== Records supplied ==

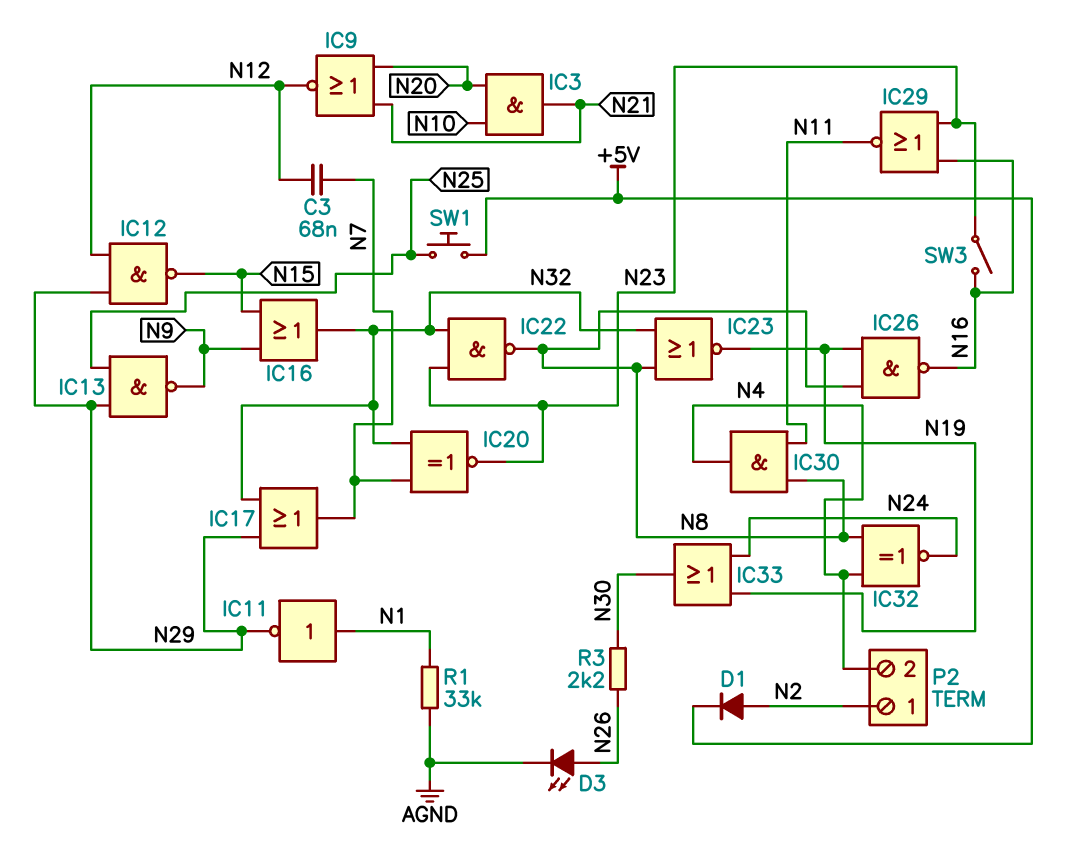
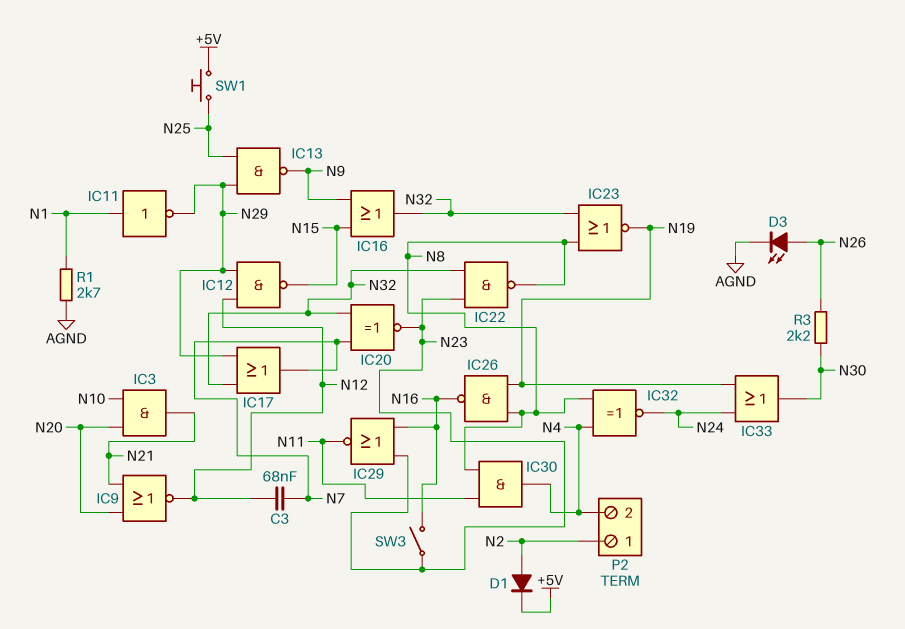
R1: 33k (AGND, N1) -> 2.7k (AGND, N1)

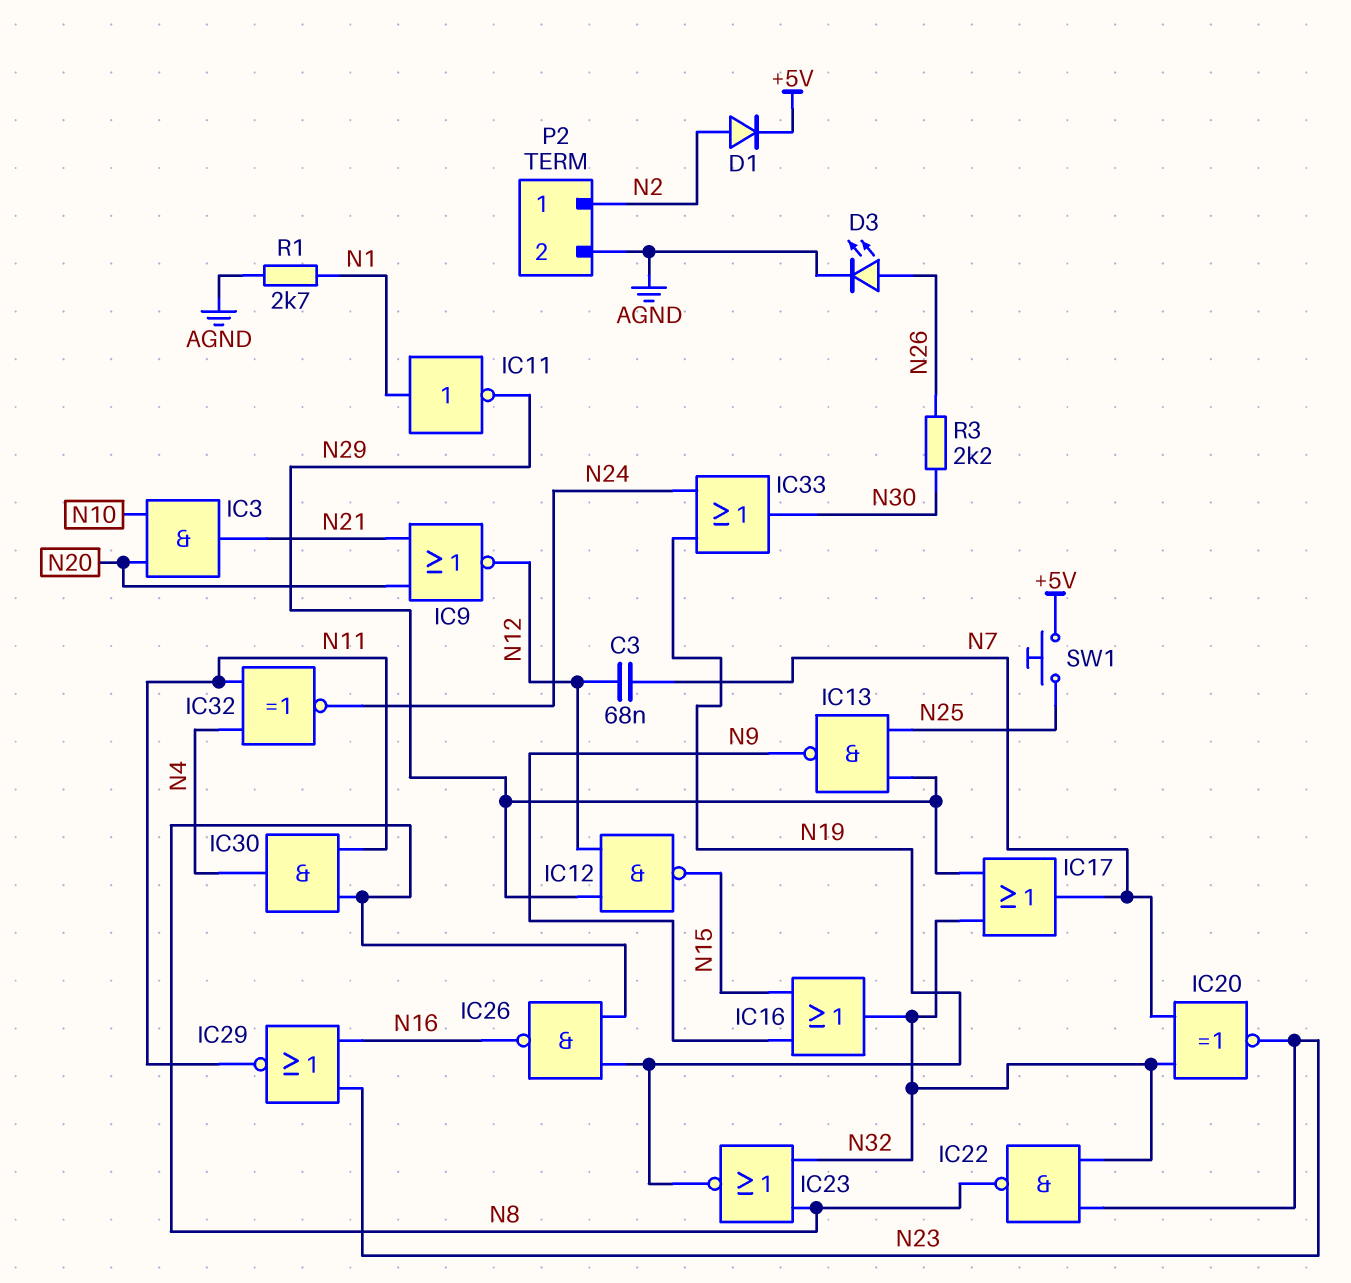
IC32: XNOR (in N4, in N8, out N24) -> XNOR (in N4, in N11, out N24)
P2 pin 2: N4 -> AGND
SW3: switch (N16, N23) -> none

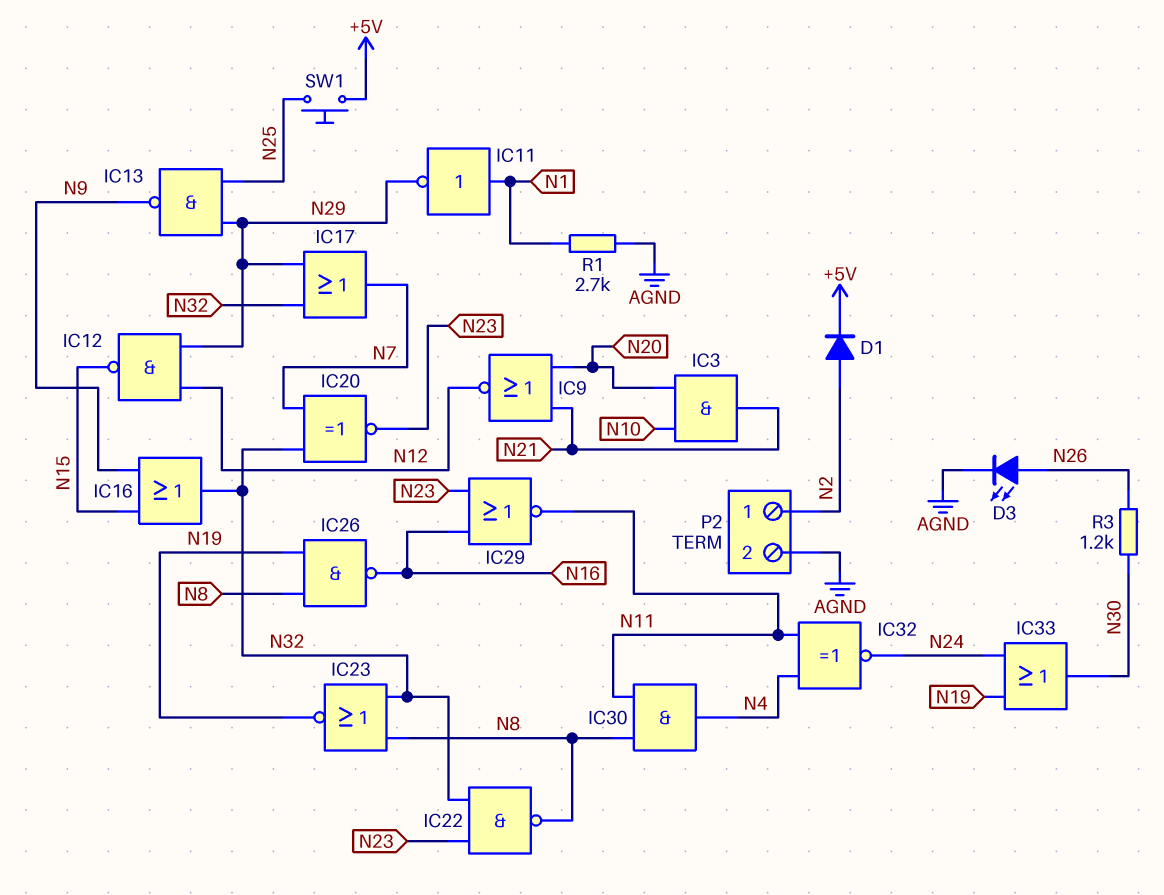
C3: 68nF (N7, N12) -> none
R3: 2.2k (N26, N30) -> 1.2k (N26, N30)

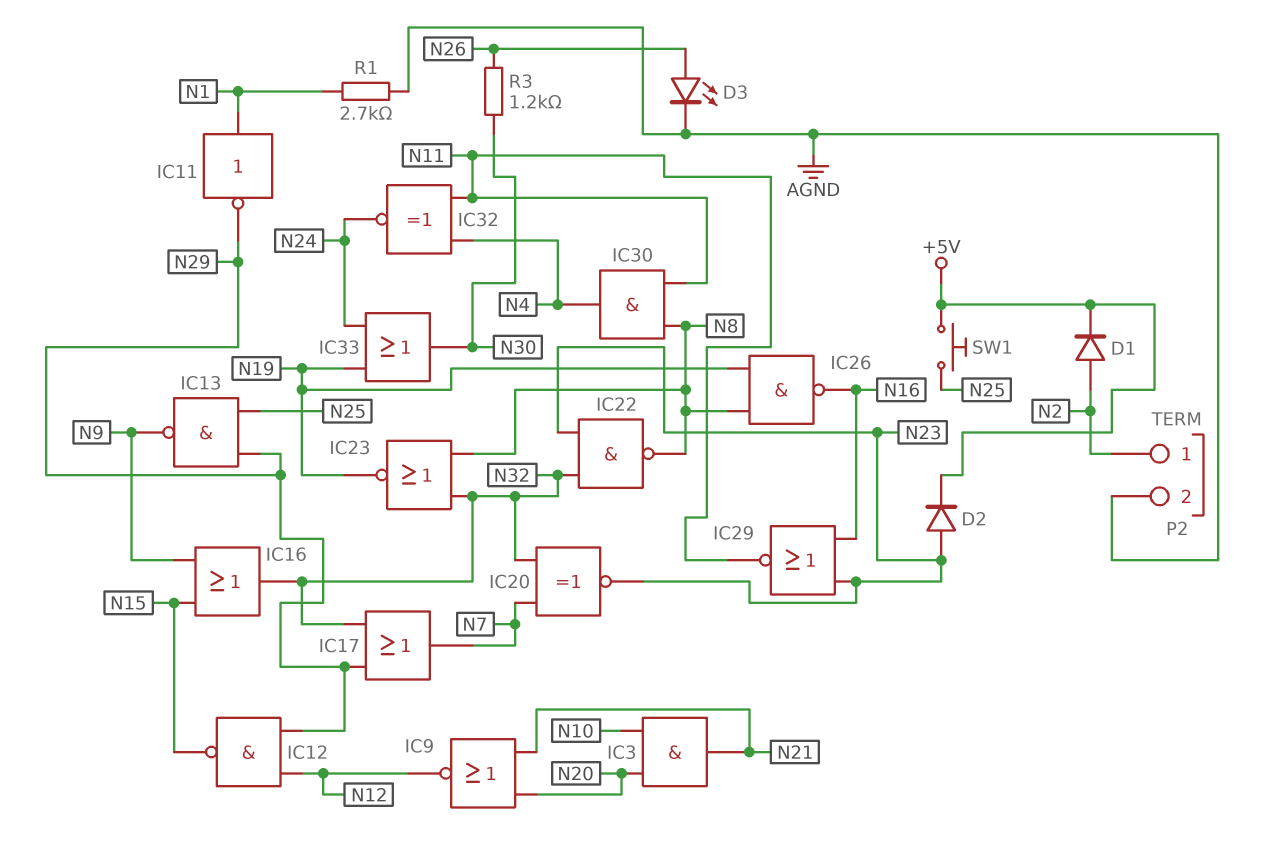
D2: none -> diode (A N23, K +5V)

== What needs to be done ==
Output, exactly and without pictures, the lines above that run from the one containing "SW3: switch (N16, N23) -> none" through the last line of the entries, inclusive.

== Response ==
SW3: switch (N16, N23) -> none

C3: 68nF (N7, N12) -> none
R3: 2.2k (N26, N30) -> 1.2k (N26, N30)

D2: none -> diode (A N23, K +5V)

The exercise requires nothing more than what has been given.